Dataset items
╔══
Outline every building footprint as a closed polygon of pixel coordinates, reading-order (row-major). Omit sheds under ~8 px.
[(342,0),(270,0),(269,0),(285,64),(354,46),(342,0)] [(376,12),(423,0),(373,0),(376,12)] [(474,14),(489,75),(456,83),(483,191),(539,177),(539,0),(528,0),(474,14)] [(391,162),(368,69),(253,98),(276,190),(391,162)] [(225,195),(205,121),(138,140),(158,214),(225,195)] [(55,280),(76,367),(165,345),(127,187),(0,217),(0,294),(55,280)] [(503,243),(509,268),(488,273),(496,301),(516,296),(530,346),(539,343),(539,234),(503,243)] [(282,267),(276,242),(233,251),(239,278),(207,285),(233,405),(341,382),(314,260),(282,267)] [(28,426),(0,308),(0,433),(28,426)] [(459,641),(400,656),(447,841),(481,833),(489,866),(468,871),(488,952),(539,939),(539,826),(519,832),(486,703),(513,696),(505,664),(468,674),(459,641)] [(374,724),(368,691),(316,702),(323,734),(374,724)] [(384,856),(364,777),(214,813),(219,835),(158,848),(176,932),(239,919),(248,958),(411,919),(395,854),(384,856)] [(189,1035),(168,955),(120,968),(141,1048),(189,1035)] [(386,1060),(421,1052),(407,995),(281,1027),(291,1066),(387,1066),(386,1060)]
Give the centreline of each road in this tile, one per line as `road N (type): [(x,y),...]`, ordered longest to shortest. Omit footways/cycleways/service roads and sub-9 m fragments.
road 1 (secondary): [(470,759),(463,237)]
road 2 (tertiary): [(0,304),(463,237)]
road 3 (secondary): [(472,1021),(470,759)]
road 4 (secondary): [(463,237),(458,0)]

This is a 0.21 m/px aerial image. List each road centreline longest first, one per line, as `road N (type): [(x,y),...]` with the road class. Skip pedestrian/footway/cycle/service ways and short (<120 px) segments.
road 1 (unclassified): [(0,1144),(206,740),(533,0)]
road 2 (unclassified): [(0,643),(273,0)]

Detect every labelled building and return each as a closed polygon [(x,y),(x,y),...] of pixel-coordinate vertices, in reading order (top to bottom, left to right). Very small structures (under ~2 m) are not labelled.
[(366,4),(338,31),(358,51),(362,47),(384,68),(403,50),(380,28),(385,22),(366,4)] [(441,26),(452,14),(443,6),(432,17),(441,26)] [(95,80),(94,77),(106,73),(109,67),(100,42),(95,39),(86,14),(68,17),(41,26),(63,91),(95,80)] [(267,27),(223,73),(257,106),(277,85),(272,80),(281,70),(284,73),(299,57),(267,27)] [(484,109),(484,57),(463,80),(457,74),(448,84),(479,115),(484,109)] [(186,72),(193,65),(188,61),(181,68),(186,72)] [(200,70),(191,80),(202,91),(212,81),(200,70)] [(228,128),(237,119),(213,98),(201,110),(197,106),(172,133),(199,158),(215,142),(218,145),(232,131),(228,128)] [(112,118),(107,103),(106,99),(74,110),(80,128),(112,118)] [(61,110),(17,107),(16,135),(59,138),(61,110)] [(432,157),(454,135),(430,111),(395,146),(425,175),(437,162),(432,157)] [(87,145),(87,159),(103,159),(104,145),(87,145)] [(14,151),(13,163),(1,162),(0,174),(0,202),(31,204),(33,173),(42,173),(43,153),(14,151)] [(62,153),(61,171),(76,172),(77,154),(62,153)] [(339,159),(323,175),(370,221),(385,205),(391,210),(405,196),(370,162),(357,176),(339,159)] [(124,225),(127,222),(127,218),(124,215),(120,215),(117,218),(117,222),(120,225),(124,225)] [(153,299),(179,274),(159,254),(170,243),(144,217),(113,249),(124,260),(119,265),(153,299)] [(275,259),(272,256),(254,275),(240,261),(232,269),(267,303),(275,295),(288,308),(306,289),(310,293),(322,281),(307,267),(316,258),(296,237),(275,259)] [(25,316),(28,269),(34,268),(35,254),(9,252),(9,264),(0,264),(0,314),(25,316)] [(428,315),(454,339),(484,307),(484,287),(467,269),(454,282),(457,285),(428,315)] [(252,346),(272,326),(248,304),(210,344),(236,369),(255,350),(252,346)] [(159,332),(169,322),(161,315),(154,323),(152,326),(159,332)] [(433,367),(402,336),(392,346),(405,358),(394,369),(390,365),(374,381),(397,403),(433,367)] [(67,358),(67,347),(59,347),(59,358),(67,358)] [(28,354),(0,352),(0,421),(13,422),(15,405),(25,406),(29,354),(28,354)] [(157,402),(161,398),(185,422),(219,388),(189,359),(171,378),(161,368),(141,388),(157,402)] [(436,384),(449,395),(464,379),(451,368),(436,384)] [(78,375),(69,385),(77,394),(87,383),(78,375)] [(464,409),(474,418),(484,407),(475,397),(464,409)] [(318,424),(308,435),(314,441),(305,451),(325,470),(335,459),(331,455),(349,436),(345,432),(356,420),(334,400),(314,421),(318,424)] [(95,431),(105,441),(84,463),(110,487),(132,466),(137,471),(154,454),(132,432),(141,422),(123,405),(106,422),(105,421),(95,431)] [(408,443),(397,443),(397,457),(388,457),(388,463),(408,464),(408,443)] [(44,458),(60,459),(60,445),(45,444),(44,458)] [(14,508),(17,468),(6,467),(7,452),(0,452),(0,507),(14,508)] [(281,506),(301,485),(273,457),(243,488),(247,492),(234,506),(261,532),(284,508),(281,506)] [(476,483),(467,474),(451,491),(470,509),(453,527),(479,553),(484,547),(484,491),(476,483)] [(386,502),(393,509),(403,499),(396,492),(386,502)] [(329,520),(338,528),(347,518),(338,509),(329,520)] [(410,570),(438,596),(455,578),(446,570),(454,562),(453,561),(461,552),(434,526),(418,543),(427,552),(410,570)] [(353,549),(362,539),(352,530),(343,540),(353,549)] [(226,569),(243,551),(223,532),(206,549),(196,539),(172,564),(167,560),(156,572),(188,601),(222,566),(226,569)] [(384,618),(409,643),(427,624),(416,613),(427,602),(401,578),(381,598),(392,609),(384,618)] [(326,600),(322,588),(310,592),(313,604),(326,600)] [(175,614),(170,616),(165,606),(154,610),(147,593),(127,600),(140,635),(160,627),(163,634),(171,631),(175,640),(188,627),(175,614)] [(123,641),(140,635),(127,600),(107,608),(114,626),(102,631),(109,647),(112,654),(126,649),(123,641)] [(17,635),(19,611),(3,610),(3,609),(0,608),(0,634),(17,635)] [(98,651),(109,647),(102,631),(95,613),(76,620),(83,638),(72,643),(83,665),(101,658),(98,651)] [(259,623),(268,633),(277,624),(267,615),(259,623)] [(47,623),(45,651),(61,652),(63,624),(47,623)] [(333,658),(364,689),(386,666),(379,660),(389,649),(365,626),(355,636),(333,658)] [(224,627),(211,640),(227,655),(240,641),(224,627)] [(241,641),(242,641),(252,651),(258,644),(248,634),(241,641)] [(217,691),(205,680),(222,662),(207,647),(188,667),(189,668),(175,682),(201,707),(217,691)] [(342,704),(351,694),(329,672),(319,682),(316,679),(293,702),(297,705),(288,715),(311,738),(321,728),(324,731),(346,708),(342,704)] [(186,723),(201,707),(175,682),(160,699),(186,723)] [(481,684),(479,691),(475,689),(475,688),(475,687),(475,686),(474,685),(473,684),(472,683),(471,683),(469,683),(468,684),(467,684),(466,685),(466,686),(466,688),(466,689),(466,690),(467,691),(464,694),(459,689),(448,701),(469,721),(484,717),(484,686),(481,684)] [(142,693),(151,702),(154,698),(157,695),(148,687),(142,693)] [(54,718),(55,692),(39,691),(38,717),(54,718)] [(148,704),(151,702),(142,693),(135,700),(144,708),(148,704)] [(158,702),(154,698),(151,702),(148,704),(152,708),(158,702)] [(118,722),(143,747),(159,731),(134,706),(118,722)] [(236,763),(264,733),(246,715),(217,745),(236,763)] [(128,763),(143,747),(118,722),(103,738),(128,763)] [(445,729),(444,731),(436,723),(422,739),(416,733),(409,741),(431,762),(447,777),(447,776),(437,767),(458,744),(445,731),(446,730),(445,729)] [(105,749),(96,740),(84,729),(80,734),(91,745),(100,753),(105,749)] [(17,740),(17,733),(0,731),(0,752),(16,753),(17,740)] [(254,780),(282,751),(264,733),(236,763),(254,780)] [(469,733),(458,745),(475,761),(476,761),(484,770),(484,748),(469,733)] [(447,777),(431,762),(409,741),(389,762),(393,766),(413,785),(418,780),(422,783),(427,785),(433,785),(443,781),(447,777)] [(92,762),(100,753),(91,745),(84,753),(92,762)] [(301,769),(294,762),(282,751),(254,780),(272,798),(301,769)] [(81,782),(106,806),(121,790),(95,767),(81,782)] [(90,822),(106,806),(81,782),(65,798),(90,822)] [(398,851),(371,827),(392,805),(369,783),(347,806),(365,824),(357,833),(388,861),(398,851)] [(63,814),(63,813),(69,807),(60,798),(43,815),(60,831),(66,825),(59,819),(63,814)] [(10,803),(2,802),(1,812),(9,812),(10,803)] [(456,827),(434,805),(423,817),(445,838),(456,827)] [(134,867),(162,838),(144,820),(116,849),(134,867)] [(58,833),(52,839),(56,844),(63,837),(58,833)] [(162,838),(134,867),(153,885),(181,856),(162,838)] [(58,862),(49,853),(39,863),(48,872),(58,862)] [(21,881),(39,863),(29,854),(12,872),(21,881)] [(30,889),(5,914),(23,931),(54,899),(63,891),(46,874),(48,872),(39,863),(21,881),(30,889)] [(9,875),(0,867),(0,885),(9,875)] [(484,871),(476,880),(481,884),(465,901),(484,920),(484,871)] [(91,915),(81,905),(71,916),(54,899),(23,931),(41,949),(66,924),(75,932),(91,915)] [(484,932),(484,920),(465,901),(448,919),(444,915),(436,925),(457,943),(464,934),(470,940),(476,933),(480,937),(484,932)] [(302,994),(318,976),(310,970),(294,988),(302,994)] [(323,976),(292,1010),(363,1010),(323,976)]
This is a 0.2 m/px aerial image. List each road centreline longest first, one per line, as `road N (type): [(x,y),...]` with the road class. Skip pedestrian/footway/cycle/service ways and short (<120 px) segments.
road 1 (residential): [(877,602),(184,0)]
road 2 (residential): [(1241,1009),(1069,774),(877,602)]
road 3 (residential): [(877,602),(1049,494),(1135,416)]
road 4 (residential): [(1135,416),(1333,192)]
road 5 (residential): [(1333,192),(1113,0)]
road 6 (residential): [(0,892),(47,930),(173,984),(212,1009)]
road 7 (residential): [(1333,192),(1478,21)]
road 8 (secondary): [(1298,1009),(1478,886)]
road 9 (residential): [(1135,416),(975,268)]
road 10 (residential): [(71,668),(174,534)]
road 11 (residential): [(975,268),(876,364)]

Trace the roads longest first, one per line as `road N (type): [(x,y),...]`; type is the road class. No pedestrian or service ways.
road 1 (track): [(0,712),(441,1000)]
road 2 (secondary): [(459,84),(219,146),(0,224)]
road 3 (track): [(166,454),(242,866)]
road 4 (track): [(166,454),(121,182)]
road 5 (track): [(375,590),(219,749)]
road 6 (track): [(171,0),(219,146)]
╚══
#### [Exercise]
Write out, without alteration, the line that contains "Trace the roads" and all subsequent lines down to the end of the data above.

#### [The completed task]
Trace the roads longest first, one per line as `road N (type): [(x,y),...]`; type is the road class. No pedestrian or service ways.
road 1 (track): [(0,712),(441,1000)]
road 2 (secondary): [(459,84),(219,146),(0,224)]
road 3 (track): [(166,454),(242,866)]
road 4 (track): [(166,454),(121,182)]
road 5 (track): [(375,590),(219,749)]
road 6 (track): [(171,0),(219,146)]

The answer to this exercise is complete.